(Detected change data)
----------

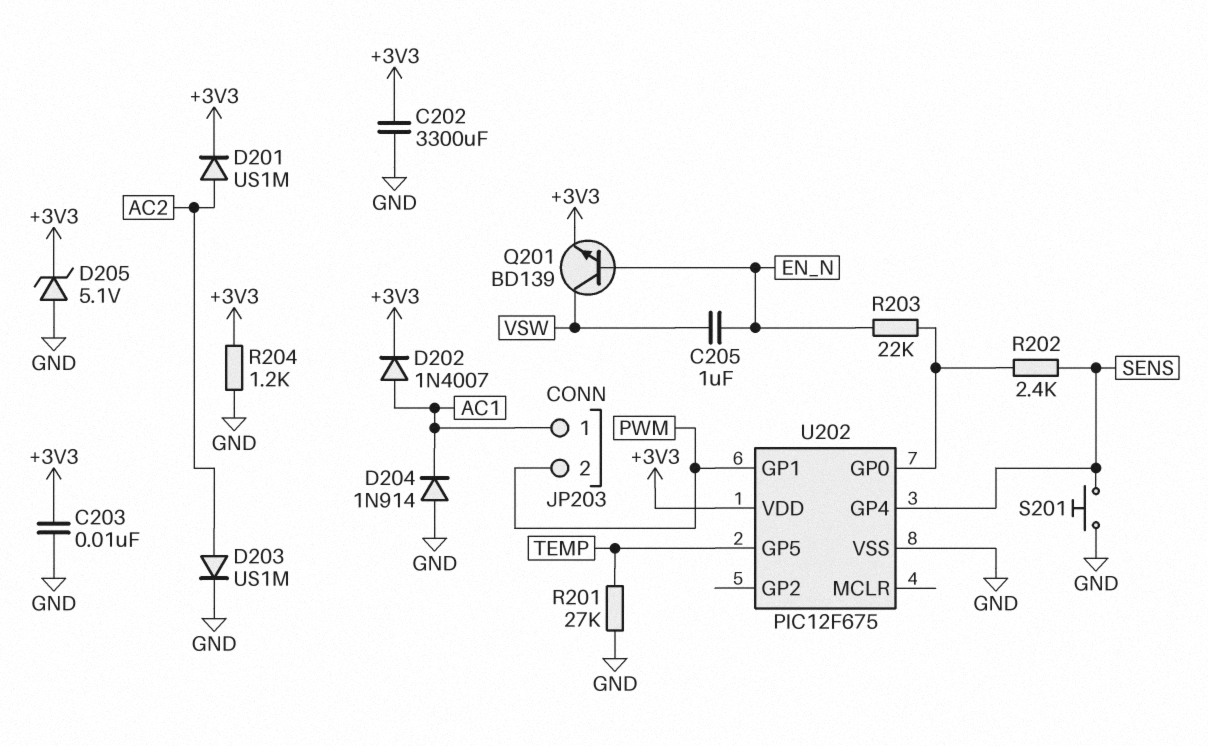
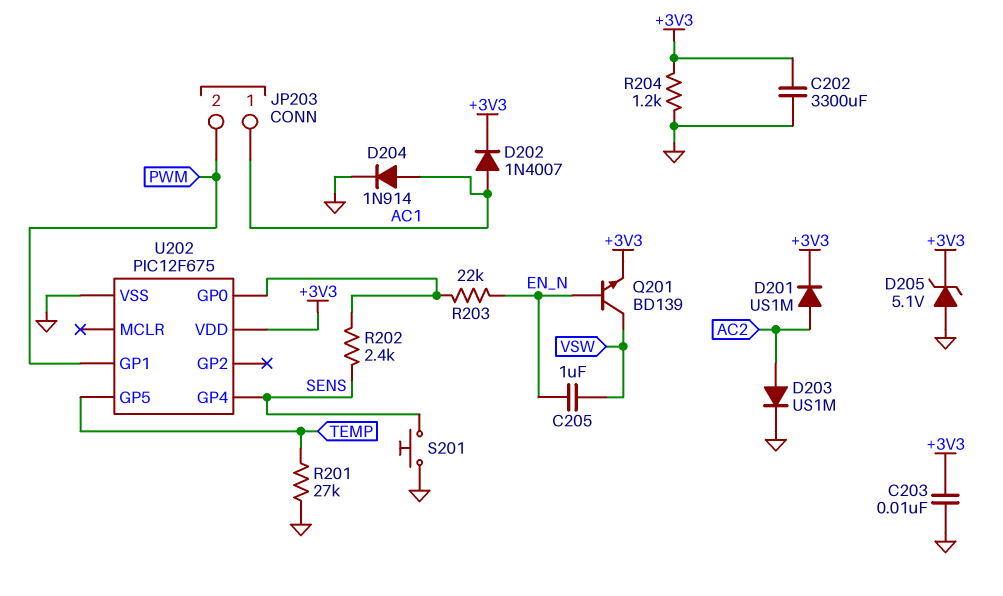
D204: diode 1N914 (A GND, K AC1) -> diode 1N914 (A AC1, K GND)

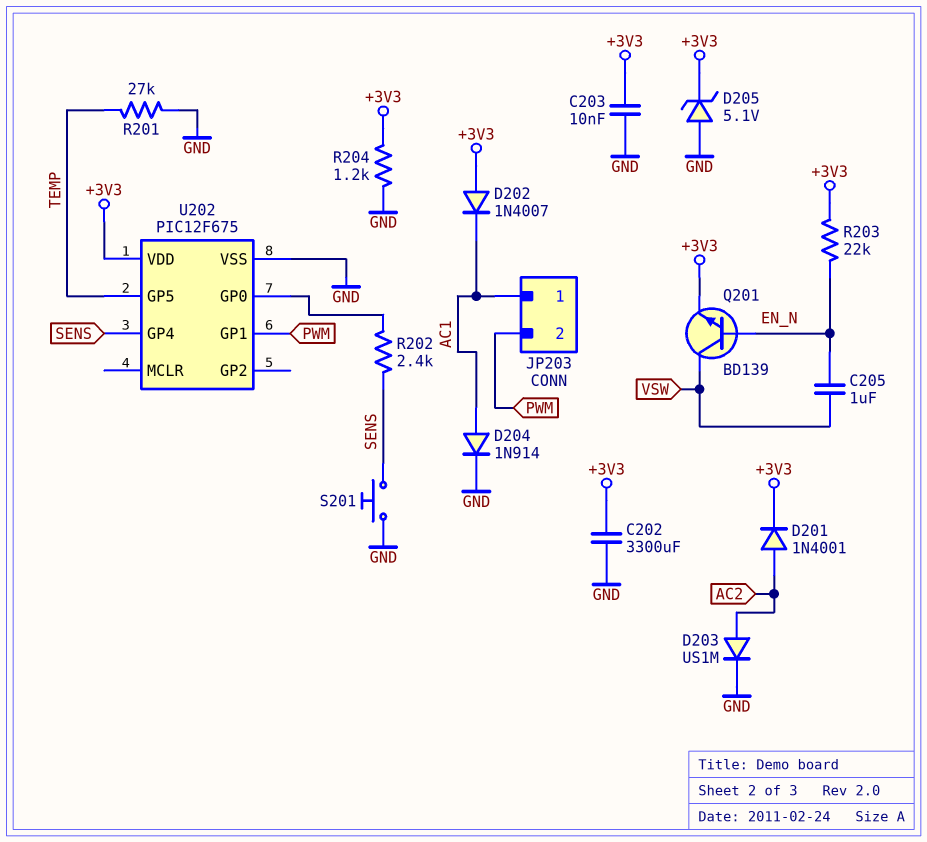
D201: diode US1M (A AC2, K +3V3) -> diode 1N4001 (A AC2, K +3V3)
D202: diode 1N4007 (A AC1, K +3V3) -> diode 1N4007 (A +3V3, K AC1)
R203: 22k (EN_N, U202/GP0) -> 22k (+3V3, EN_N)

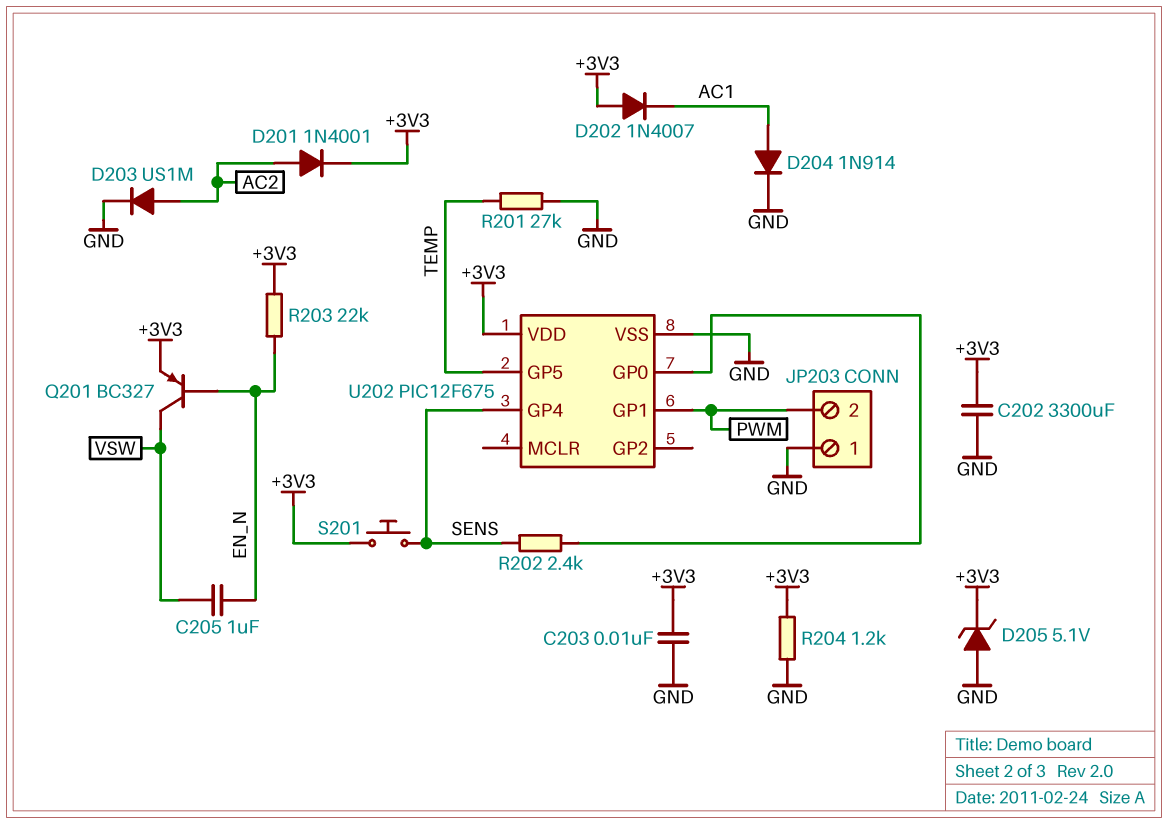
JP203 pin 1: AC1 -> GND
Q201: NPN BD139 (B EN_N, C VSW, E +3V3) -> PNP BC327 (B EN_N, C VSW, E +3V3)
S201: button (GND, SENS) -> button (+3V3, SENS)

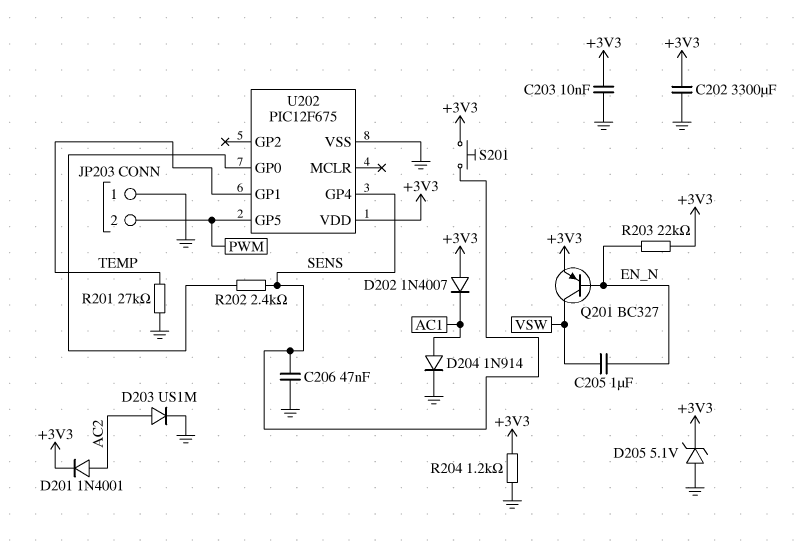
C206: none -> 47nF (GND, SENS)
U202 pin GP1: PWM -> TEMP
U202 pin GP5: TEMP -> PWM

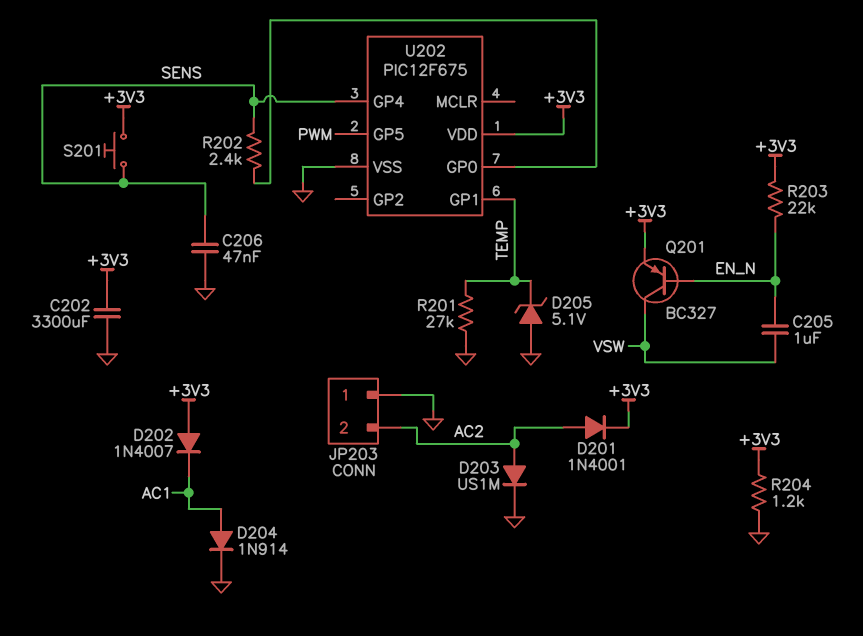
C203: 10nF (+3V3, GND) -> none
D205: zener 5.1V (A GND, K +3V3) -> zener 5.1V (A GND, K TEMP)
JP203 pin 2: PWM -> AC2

----------

Write out the data above exactly as it appears, but without any image.

D204: diode 1N914 (A GND, K AC1) -> diode 1N914 (A AC1, K GND)

D201: diode US1M (A AC2, K +3V3) -> diode 1N4001 (A AC2, K +3V3)
D202: diode 1N4007 (A AC1, K +3V3) -> diode 1N4007 (A +3V3, K AC1)
R203: 22k (EN_N, U202/GP0) -> 22k (+3V3, EN_N)

JP203 pin 1: AC1 -> GND
Q201: NPN BD139 (B EN_N, C VSW, E +3V3) -> PNP BC327 (B EN_N, C VSW, E +3V3)
S201: button (GND, SENS) -> button (+3V3, SENS)

C206: none -> 47nF (GND, SENS)
U202 pin GP1: PWM -> TEMP
U202 pin GP5: TEMP -> PWM

C203: 10nF (+3V3, GND) -> none
D205: zener 5.1V (A GND, K +3V3) -> zener 5.1V (A GND, K TEMP)
JP203 pin 2: PWM -> AC2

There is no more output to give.